> [Exercise details]
Please copy the material below word for word, starting at the line that contains "Return every road" and stopping after the line that contains "road 6 (tertiary): [(0,21),(139,18)]". Reproduce only those lines.

> [Data excerpts]
# # # # #

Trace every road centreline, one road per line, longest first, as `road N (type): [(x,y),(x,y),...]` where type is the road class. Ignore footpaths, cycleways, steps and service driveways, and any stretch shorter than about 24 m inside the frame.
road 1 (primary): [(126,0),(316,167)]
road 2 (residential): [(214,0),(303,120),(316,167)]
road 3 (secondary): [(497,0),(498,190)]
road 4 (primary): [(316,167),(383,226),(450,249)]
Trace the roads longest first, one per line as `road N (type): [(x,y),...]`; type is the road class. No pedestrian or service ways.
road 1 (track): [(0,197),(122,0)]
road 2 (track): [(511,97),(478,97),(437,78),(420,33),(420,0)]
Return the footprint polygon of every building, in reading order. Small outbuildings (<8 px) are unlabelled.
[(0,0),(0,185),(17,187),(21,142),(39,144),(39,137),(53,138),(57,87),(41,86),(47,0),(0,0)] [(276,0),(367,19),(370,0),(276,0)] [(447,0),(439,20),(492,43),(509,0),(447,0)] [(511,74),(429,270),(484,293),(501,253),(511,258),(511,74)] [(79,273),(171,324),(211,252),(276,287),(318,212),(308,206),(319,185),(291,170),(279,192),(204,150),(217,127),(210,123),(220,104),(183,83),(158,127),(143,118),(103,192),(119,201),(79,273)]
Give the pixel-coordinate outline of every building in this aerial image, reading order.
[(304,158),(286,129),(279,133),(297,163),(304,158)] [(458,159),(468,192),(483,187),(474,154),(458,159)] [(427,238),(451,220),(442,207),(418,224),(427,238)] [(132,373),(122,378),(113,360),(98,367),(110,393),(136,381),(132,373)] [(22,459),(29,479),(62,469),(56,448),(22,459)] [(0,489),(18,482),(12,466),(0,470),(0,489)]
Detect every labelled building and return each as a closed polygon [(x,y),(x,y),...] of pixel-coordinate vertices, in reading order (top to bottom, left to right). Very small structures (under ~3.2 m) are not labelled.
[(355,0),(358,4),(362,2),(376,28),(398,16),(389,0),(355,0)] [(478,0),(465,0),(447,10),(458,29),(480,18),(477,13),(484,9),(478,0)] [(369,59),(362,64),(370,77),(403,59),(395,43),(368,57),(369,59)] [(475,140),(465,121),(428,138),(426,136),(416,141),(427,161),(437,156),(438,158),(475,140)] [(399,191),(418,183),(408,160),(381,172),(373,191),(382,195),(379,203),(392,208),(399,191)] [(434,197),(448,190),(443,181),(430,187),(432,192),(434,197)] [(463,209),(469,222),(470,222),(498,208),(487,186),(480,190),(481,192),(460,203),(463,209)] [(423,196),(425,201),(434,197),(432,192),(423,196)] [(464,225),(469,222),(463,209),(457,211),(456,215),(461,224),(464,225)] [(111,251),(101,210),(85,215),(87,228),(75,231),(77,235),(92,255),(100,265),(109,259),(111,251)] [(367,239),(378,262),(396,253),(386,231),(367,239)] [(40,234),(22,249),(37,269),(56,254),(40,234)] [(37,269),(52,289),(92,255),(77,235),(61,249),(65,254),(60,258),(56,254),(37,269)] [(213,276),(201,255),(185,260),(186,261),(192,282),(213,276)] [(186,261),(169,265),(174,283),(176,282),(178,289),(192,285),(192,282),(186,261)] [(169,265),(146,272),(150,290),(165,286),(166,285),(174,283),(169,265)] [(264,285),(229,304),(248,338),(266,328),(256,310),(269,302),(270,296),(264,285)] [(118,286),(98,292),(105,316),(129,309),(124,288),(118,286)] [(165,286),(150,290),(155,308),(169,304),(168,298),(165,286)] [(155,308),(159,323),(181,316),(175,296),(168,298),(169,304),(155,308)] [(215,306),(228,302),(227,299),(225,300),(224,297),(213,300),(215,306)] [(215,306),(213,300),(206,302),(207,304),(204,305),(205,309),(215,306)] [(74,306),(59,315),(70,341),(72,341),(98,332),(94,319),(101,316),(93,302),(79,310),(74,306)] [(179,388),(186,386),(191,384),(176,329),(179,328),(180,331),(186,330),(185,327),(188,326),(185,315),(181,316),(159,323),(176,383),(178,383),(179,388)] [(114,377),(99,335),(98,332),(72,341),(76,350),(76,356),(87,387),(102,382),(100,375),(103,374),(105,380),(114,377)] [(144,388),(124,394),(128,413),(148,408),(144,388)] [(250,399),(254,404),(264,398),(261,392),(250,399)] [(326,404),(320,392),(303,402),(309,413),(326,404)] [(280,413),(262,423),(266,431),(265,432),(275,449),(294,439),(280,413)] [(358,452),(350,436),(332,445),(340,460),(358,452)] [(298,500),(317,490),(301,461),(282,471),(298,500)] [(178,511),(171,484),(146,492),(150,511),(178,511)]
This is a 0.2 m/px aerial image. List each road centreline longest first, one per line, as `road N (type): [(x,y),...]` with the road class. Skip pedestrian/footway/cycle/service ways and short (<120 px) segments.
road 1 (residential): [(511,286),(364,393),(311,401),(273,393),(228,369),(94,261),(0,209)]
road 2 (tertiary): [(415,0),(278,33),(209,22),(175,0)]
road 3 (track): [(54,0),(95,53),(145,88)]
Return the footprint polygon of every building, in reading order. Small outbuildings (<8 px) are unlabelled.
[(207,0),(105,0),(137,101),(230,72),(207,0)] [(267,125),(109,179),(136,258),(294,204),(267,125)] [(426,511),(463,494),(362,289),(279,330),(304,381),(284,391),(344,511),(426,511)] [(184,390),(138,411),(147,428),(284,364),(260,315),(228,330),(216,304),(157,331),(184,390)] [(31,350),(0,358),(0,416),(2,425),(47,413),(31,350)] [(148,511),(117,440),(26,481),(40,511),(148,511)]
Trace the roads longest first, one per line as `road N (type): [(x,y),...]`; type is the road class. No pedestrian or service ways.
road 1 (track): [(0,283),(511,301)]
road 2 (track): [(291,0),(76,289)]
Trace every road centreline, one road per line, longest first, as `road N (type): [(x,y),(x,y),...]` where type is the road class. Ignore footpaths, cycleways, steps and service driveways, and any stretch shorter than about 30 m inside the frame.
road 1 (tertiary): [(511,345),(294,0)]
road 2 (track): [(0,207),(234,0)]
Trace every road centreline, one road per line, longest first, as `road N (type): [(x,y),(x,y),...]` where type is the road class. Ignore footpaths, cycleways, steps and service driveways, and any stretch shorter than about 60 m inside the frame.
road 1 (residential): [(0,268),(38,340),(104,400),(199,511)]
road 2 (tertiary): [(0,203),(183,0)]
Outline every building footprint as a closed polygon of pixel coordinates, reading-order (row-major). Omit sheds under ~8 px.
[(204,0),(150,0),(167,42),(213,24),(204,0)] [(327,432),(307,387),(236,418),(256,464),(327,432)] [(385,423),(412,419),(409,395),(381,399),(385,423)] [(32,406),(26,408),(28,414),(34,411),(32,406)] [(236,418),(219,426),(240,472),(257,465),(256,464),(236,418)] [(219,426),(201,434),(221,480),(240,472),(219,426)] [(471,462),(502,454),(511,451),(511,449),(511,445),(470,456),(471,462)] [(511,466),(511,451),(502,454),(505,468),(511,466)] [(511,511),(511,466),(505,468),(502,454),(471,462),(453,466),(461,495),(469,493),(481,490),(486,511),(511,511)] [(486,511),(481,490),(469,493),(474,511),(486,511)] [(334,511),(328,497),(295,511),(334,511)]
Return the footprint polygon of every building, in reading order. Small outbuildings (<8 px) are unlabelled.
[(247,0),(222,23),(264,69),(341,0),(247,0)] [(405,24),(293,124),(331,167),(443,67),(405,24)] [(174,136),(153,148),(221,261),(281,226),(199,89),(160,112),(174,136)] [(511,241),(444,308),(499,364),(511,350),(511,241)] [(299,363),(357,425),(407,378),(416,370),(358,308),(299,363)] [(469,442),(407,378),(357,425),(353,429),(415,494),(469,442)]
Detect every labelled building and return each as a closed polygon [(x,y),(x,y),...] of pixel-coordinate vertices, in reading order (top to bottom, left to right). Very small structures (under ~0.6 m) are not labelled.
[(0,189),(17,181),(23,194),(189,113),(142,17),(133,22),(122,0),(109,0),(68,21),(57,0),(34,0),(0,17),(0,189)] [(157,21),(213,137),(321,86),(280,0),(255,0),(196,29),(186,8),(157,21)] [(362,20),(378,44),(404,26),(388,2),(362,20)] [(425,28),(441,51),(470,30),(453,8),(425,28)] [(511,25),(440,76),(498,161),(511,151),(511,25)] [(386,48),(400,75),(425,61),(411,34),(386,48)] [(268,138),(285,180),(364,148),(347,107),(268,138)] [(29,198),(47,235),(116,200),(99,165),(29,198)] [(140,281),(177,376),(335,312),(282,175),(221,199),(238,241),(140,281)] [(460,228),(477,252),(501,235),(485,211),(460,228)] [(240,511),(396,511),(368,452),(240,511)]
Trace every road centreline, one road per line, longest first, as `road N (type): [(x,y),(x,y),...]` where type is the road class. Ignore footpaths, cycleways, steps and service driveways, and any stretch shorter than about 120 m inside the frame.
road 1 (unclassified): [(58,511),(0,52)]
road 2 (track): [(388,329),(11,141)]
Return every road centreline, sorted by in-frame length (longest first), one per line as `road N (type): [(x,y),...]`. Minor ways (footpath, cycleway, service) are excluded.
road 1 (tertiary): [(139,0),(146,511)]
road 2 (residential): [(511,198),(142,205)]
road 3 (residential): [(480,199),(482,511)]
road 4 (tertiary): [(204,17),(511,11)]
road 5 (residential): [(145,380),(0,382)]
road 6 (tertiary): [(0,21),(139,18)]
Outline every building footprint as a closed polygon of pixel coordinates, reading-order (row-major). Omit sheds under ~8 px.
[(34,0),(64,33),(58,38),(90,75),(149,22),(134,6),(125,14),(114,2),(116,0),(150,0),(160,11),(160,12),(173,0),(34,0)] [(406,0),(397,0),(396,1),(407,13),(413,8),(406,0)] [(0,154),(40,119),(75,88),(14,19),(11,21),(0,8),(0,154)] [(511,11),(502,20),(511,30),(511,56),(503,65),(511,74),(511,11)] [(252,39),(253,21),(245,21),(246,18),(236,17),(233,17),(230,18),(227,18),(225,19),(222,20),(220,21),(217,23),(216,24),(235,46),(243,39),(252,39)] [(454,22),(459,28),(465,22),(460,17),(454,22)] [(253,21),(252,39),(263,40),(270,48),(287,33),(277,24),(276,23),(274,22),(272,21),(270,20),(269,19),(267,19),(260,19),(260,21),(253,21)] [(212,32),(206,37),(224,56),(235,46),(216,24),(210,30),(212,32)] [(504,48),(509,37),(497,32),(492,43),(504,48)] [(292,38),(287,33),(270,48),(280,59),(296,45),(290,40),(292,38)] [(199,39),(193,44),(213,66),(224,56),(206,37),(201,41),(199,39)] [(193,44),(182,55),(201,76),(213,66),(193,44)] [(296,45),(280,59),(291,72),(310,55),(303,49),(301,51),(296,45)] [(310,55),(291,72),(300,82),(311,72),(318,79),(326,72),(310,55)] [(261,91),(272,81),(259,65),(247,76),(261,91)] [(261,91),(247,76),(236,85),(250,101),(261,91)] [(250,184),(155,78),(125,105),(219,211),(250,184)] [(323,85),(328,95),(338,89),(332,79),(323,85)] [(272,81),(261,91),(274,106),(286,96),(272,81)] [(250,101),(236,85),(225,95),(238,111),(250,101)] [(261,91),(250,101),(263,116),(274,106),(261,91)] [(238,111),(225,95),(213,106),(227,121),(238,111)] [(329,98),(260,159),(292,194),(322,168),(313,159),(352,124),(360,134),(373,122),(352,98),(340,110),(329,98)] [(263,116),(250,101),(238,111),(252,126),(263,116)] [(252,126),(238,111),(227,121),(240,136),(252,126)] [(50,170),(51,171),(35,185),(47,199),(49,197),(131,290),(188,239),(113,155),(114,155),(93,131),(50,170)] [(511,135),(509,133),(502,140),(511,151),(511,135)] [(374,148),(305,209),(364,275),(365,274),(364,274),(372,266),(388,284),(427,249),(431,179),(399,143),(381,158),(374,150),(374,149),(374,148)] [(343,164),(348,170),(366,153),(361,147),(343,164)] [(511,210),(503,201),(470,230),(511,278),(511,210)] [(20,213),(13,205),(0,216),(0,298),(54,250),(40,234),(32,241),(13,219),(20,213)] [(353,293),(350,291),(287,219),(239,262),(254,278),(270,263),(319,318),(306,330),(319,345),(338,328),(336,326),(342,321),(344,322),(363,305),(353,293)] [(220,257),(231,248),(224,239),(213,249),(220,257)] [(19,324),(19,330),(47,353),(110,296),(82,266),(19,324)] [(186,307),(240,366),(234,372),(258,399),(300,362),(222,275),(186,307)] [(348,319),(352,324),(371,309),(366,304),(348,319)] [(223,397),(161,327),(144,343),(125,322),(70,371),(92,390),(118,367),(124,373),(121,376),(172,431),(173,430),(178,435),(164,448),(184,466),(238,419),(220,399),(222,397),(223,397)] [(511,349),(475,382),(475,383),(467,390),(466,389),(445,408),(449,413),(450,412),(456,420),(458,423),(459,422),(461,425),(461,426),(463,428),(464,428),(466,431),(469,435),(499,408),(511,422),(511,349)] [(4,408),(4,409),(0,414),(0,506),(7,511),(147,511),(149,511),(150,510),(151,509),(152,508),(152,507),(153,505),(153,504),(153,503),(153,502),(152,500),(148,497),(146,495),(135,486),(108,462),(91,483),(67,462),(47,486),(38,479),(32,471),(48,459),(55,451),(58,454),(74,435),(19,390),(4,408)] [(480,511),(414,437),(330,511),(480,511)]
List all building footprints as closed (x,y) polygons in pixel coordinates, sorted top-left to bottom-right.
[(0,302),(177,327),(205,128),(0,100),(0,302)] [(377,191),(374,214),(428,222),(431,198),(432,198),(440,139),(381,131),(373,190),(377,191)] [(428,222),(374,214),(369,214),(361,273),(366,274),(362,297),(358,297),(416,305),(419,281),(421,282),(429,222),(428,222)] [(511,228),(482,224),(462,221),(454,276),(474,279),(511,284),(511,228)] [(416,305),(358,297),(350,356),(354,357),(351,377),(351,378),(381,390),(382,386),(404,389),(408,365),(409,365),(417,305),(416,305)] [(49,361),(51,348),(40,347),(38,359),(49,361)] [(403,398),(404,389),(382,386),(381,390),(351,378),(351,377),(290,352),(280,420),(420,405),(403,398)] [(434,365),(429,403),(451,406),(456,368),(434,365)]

# # # # #

> [The result]
Return every road centreline, sorted by in-frame length (longest first), one per line as `road N (type): [(x,y),...]`. Minor ways (footpath, cycleway, service) are excluded.
road 1 (tertiary): [(139,0),(146,511)]
road 2 (residential): [(511,198),(142,205)]
road 3 (residential): [(480,199),(482,511)]
road 4 (tertiary): [(204,17),(511,11)]
road 5 (residential): [(145,380),(0,382)]
road 6 (tertiary): [(0,21),(139,18)]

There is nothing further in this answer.